**Excerpted data**
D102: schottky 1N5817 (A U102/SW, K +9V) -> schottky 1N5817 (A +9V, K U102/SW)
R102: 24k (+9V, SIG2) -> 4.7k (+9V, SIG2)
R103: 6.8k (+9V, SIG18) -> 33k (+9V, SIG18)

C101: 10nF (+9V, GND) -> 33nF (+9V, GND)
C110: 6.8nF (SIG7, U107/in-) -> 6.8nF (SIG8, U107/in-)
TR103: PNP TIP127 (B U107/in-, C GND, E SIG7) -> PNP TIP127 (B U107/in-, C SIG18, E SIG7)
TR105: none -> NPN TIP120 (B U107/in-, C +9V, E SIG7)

**Problem statement**
Copy each line of the material exactly as shown.

**Answer to this task**
D102: schottky 1N5817 (A U102/SW, K +9V) -> schottky 1N5817 (A +9V, K U102/SW)
R102: 24k (+9V, SIG2) -> 4.7k (+9V, SIG2)
R103: 6.8k (+9V, SIG18) -> 33k (+9V, SIG18)

C101: 10nF (+9V, GND) -> 33nF (+9V, GND)
C110: 6.8nF (SIG7, U107/in-) -> 6.8nF (SIG8, U107/in-)
TR103: PNP TIP127 (B U107/in-, C GND, E SIG7) -> PNP TIP127 (B U107/in-, C SIG18, E SIG7)
TR105: none -> NPN TIP120 (B U107/in-, C +9V, E SIG7)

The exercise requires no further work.